__WHAT YOU WILL DO__:
Look below for the line that contains "D3: LED (A n11, K 5V) -> LED (A 5V, K n11)", then copy it and each following line exactly, through and including the line that contains "R1: 680k (5V, U2/DIS) -> 680k (GND, U2/DIS)".

__EXCERPTED RECORDS__:
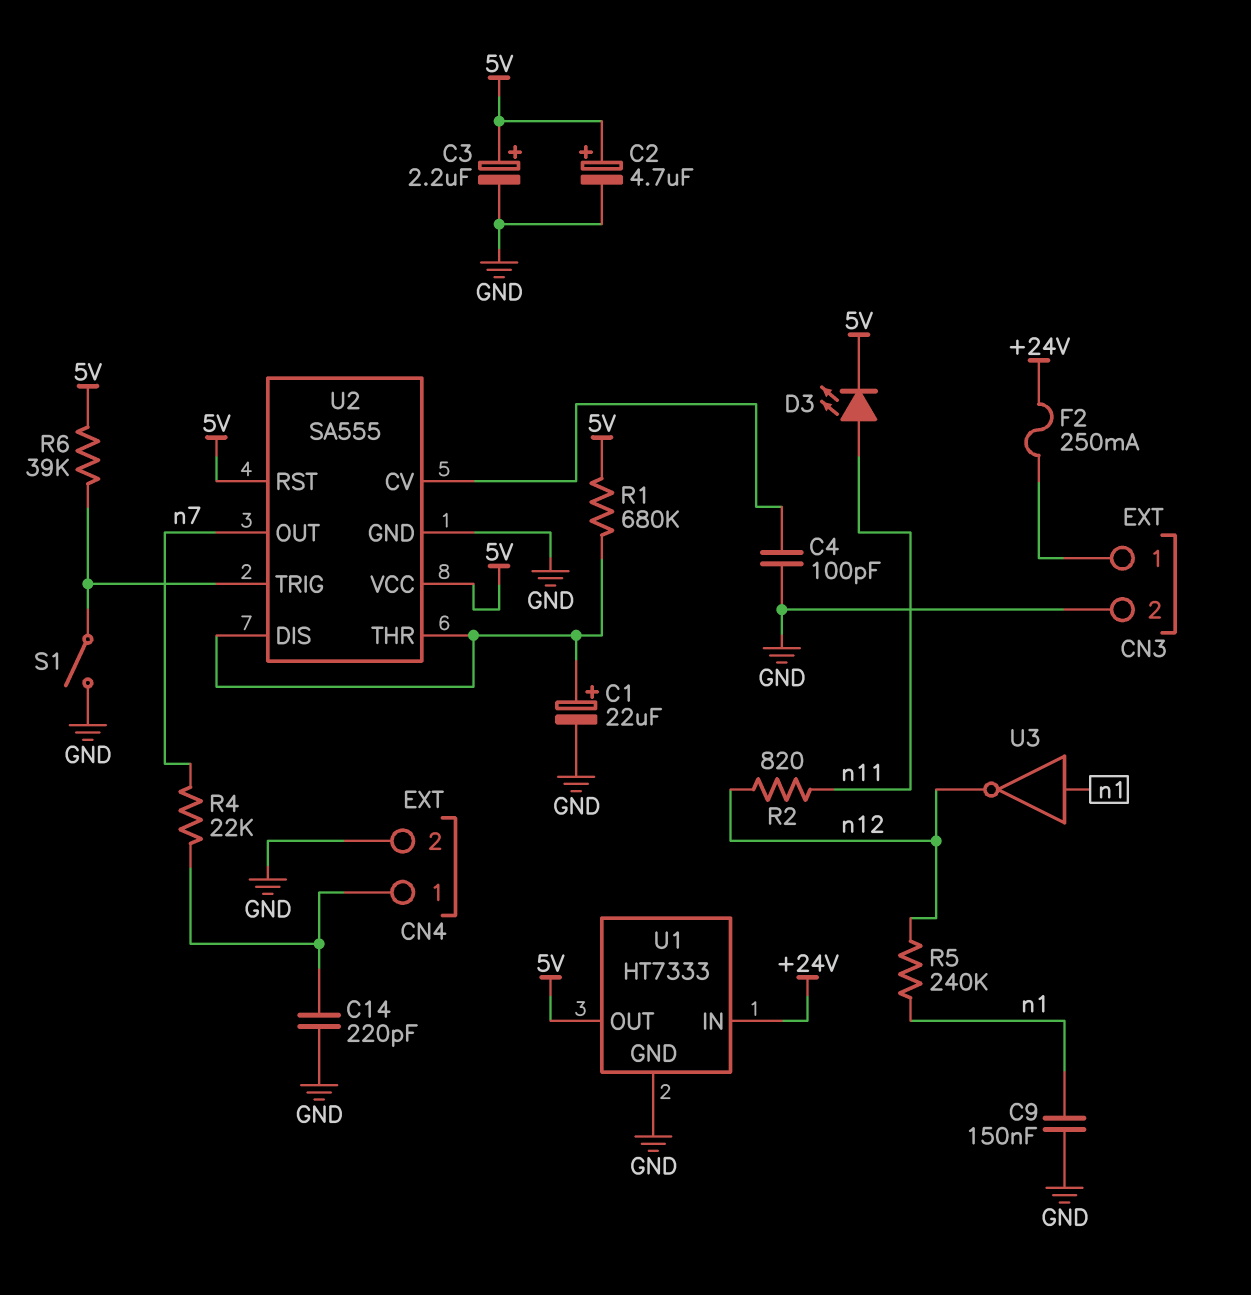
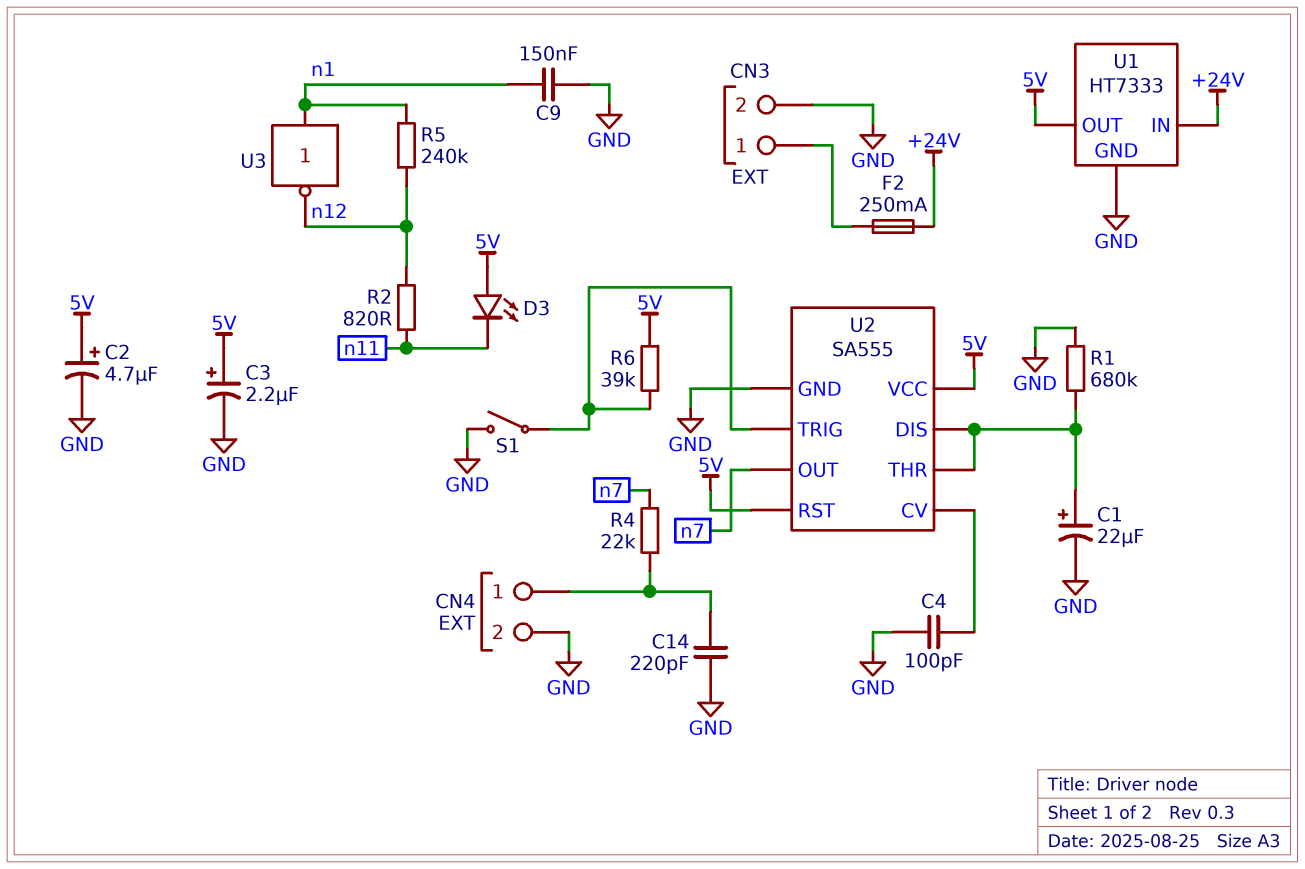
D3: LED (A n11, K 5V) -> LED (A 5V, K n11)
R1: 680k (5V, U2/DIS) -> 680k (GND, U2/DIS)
...
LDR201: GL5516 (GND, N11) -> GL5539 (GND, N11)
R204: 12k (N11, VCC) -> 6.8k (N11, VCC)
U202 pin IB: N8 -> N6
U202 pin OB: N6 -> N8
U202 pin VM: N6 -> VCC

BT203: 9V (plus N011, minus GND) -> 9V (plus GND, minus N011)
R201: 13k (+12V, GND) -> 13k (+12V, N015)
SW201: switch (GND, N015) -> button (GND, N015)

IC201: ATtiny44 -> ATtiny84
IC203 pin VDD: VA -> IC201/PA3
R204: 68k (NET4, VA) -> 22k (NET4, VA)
---
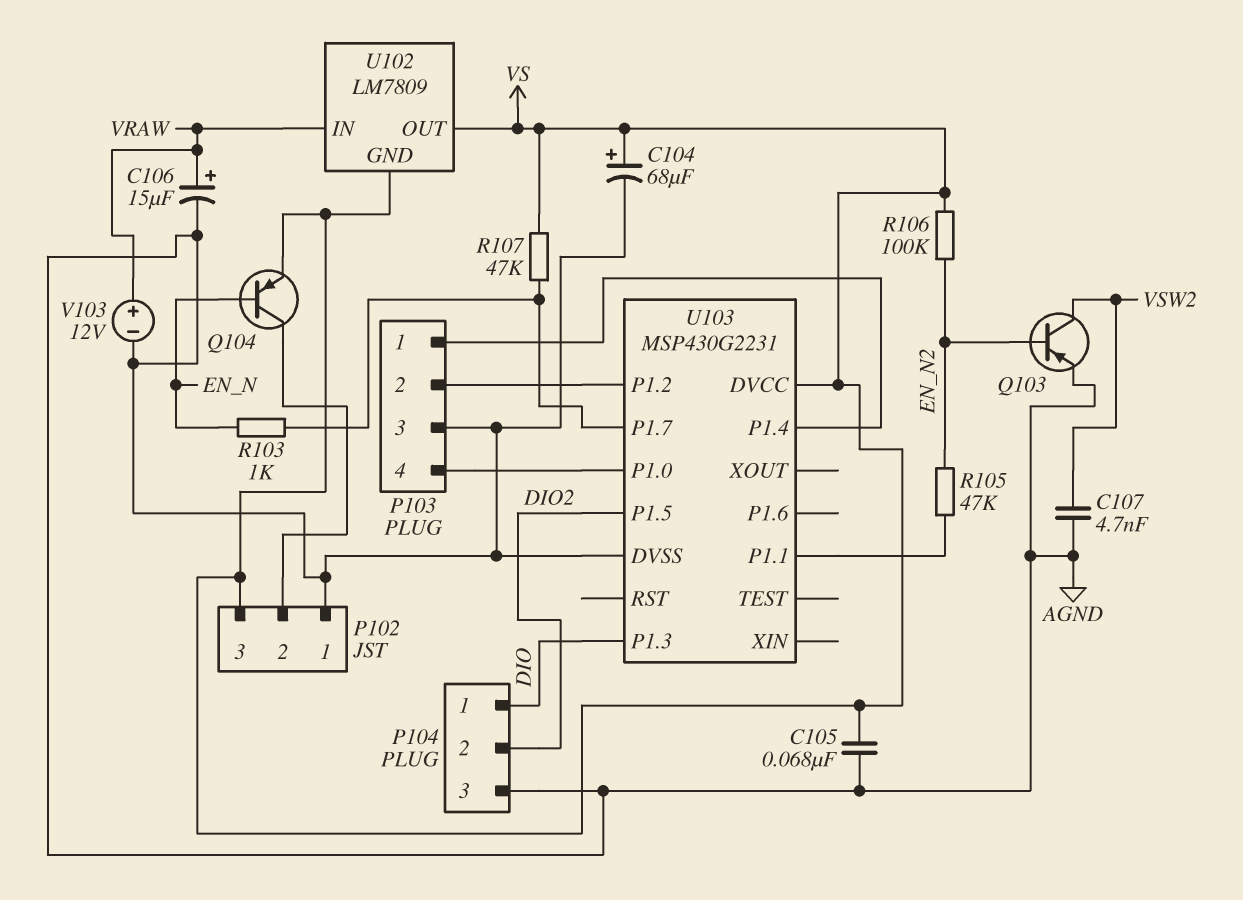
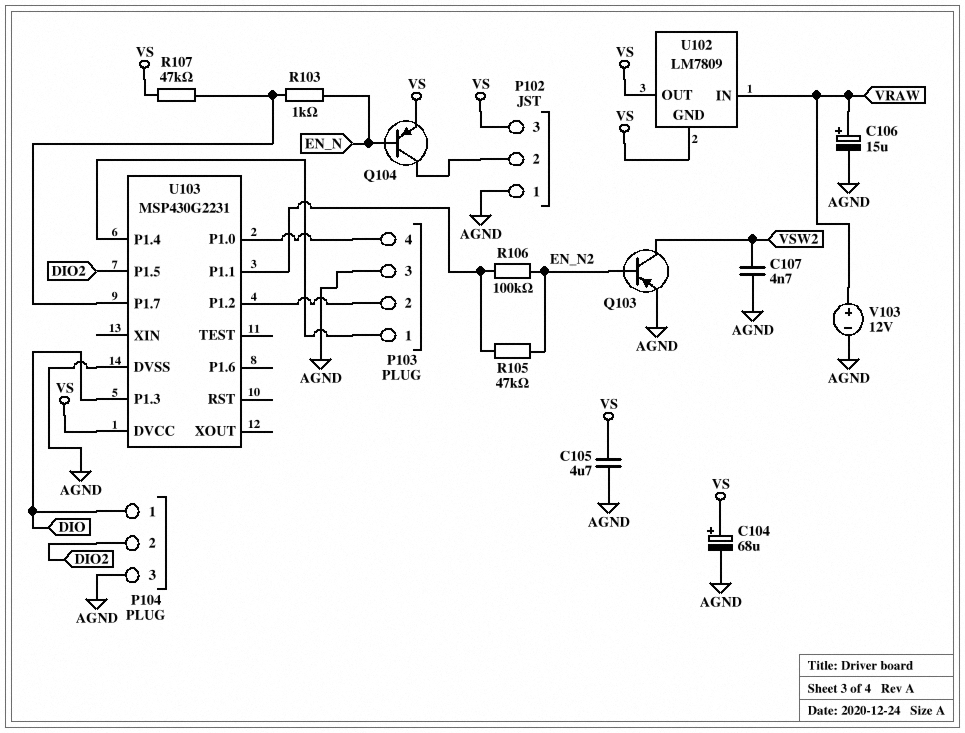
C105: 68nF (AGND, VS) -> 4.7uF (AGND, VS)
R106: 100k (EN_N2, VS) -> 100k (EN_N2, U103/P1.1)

__EXERCISE ANSWER__:
D3: LED (A n11, K 5V) -> LED (A 5V, K n11)
R1: 680k (5V, U2/DIS) -> 680k (GND, U2/DIS)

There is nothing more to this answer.